** INPUT **
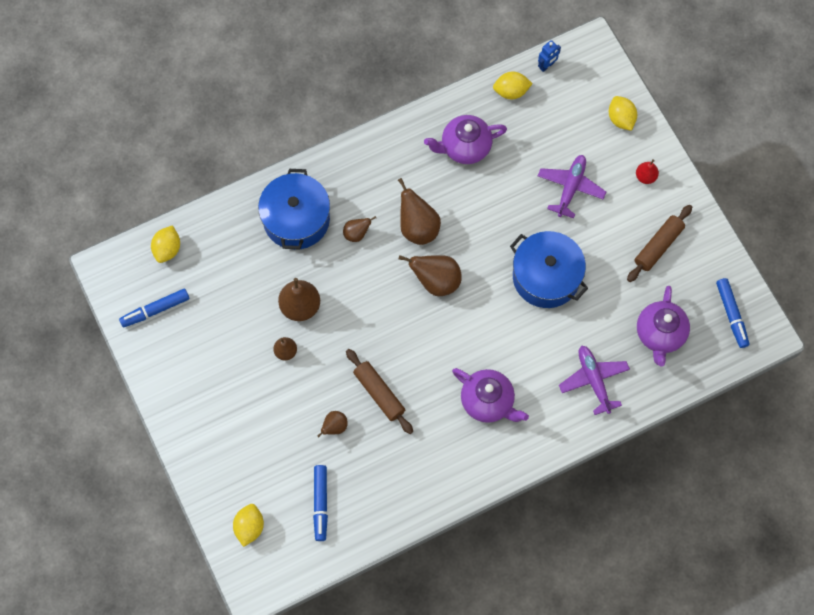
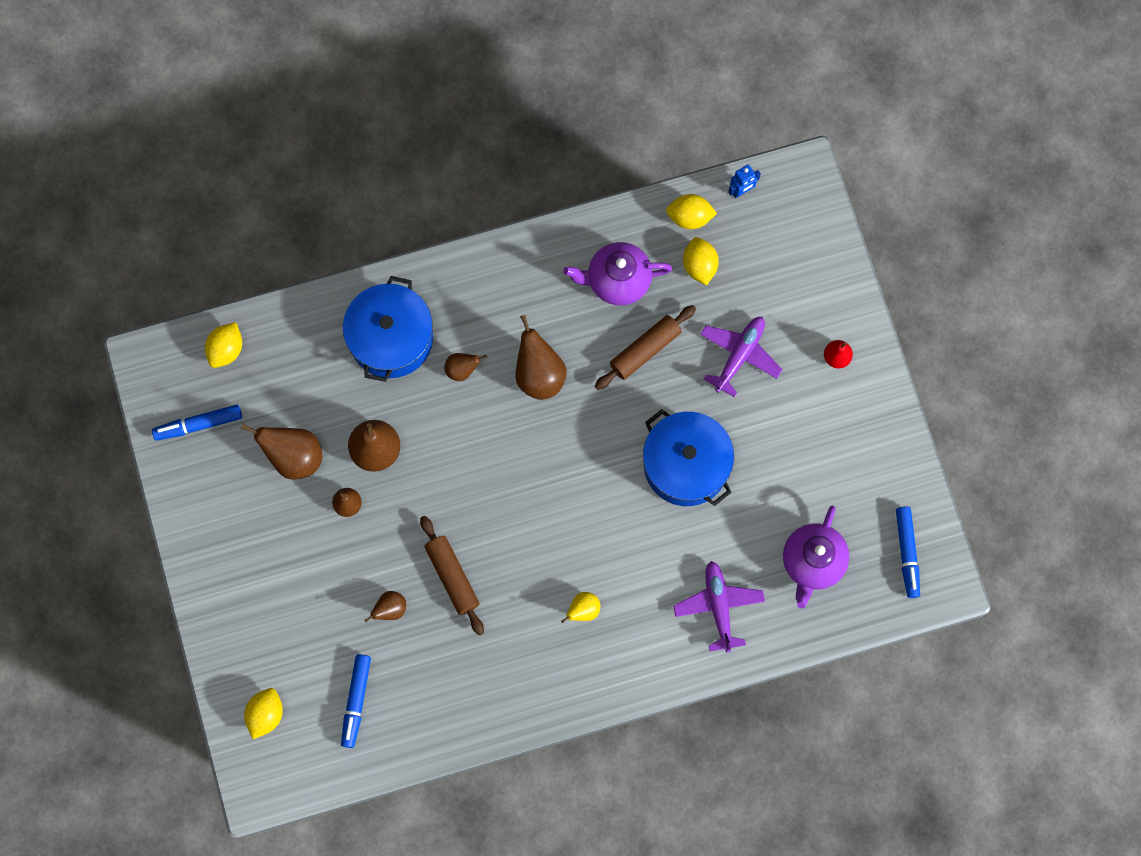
camera: 10 degrees right, 5 degrees up
(436, 281) = (548, 447): brown pear -> brown pear (294, 457)
(488, 401) = (583, 610): purple teapot -> yellow pear
(621, 119) = (821, 276): yellow lemon -> yellow lemon (699, 266)
(658, 246) = (833, 450): brown rolling pin -> brown rolling pin (645, 350)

** TASK ITEM **
Only lines holding the word "brown" are wanted; list them all from the material.

** ANSWER AREA **
(436, 281) = (548, 447): brown pear -> brown pear (294, 457)
(658, 246) = (833, 450): brown rolling pin -> brown rolling pin (645, 350)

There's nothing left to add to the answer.